***** Extracted information
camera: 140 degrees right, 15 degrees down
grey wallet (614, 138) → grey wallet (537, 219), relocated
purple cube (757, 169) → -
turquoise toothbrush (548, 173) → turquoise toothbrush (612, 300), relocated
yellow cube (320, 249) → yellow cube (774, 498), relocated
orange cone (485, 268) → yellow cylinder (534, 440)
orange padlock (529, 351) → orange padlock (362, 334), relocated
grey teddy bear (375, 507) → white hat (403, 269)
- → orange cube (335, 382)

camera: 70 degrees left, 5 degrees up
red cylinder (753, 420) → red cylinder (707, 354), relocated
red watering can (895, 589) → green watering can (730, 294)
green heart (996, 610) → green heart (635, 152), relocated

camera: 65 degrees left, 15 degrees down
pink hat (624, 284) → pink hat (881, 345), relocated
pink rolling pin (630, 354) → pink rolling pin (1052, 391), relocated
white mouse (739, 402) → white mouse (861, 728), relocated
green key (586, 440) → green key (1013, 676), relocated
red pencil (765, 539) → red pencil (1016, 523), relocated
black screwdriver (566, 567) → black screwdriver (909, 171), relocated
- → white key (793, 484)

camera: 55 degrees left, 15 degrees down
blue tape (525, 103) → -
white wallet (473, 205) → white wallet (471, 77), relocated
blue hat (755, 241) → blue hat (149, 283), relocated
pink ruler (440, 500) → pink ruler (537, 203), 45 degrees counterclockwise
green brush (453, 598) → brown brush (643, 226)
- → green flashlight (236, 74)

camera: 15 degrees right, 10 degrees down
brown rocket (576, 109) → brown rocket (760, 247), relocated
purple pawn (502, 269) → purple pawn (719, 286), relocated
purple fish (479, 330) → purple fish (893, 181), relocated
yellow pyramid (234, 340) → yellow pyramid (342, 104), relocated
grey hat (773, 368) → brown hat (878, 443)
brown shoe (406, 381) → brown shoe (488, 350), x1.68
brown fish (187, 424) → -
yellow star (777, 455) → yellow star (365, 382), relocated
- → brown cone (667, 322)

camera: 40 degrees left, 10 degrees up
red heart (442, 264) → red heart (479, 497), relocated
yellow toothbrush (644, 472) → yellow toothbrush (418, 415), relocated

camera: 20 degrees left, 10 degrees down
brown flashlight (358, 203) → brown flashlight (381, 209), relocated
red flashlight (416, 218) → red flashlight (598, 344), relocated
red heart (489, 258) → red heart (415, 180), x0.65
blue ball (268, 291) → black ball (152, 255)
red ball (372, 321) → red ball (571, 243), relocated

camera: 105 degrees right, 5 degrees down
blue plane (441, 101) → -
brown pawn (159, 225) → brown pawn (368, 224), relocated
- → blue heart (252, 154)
**********
▸ **Task goal**: Everything from the first line of the material through the line containing "grey teddy bear" is to be printed exactly; lines after that are to be left out.

▸ **Output for this task**:
camera: 140 degrees right, 15 degrees down
grey wallet (614, 138) → grey wallet (537, 219), relocated
purple cube (757, 169) → -
turquoise toothbrush (548, 173) → turquoise toothbrush (612, 300), relocated
yellow cube (320, 249) → yellow cube (774, 498), relocated
orange cone (485, 268) → yellow cylinder (534, 440)
orange padlock (529, 351) → orange padlock (362, 334), relocated
grey teddy bear (375, 507) → white hat (403, 269)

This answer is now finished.